*OBJECTIVE*.
Output the records exactly. Include every line.

*GIVEN DATA*.
+++

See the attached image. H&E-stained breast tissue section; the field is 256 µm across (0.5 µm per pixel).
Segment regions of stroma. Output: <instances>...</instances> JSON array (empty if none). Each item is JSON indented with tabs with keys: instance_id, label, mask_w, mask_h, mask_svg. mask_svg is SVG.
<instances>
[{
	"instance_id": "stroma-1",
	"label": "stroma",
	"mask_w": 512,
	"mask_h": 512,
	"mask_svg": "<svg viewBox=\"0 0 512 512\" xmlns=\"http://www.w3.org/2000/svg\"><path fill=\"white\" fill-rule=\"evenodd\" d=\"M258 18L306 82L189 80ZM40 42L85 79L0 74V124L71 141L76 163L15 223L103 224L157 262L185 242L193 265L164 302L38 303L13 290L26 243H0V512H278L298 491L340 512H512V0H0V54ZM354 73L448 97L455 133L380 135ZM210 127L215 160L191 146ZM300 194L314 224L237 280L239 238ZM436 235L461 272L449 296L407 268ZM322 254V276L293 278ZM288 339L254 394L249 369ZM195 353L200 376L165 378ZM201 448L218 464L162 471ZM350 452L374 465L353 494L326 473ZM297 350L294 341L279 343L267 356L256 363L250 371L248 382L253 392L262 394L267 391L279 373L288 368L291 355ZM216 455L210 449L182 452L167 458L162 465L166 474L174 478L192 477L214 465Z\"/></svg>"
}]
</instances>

+++

*SOLUTION TO THE EXERCISE*.
See the attached image. H&E-stained breast tissue section; the field is 256 µm across (0.5 µm per pixel).
Segment regions of stroma. Output: <instances>...</instances> JSON array (empty if none). Each item is JSON indented with tabs with keys: instance_id, label, mask_w, mask_h, mask_svg. mask_svg is SVG.
<instances>
[{
	"instance_id": "stroma-1",
	"label": "stroma",
	"mask_w": 512,
	"mask_h": 512,
	"mask_svg": "<svg viewBox=\"0 0 512 512\" xmlns=\"http://www.w3.org/2000/svg\"><path fill=\"white\" fill-rule=\"evenodd\" d=\"M258 18L306 82L189 80ZM40 42L85 79L0 74V124L71 141L76 163L15 223L103 224L157 262L185 242L193 265L164 302L38 303L13 290L26 243H0V512H278L298 491L340 512H512V0H0V54ZM354 73L448 97L455 133L380 135ZM210 127L215 160L191 146ZM300 194L314 224L237 280L239 238ZM436 235L461 272L449 296L407 268ZM322 254V276L293 278ZM288 339L254 394L249 369ZM195 353L200 376L165 378ZM201 448L218 464L162 471ZM350 452L374 465L353 494L326 473ZM297 350L294 341L279 343L267 356L256 363L250 371L248 382L253 392L262 394L267 391L279 373L288 368L291 355ZM216 455L210 449L182 452L167 458L162 465L166 474L174 478L192 477L214 465Z\"/></svg>"
}]
</instances>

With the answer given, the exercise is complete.